In the records below, the lines from the one with "book (yellow) 386,497,452,551" through the last are to be printed exactly, and nothing else.

Object change listings:
Start of Block

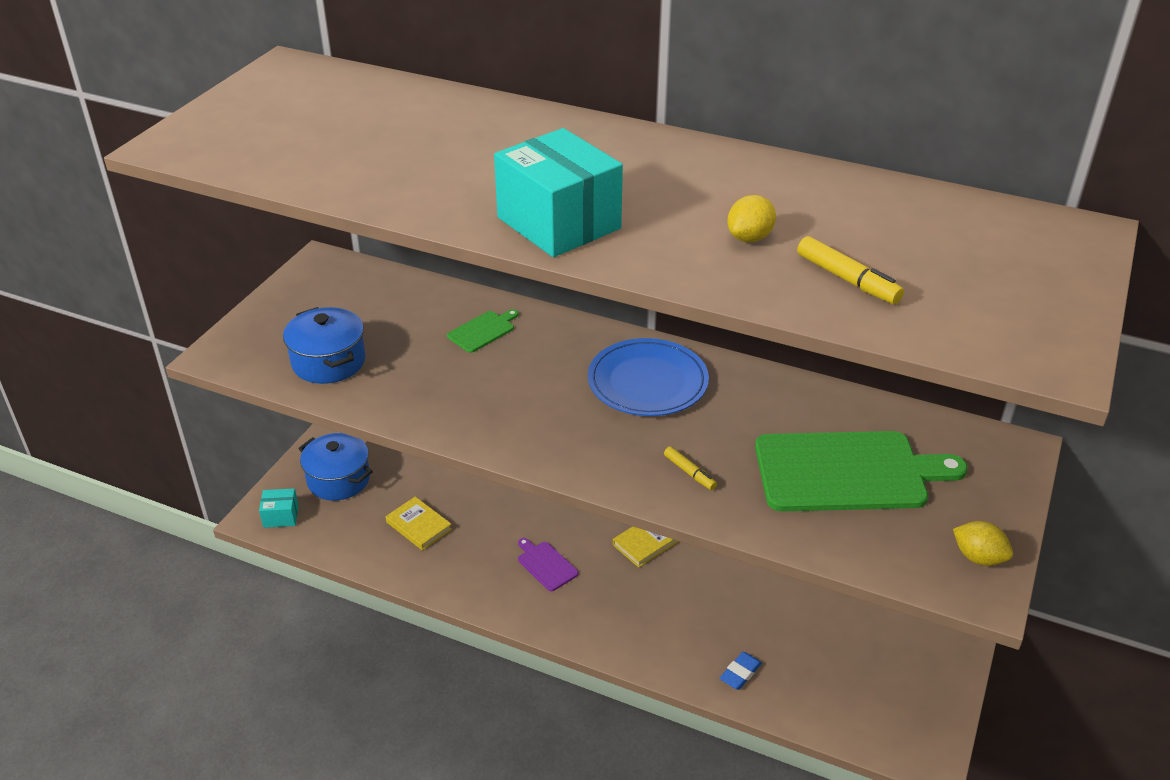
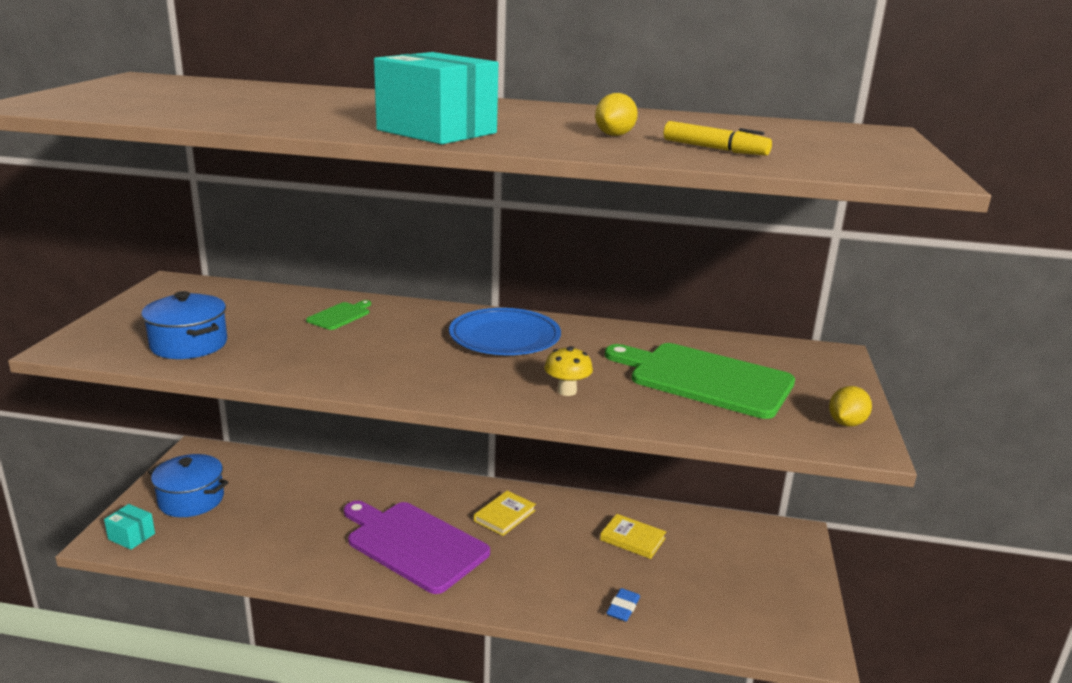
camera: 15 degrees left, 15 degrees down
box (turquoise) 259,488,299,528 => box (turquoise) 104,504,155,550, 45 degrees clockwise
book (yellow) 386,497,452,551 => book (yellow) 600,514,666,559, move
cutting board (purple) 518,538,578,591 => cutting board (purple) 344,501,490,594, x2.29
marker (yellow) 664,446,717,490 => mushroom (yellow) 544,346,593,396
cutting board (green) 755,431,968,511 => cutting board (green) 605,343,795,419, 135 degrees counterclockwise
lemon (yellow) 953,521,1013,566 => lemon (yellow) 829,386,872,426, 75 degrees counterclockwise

End of Block

Answer for this exercise:
book (yellow) 386,497,452,551 => book (yellow) 600,514,666,559, move
cutting board (purple) 518,538,578,591 => cutting board (purple) 344,501,490,594, x2.29
marker (yellow) 664,446,717,490 => mushroom (yellow) 544,346,593,396
cutting board (green) 755,431,968,511 => cutting board (green) 605,343,795,419, 135 degrees counterclockwise
lemon (yellow) 953,521,1013,566 => lemon (yellow) 829,386,872,426, 75 degrees counterclockwise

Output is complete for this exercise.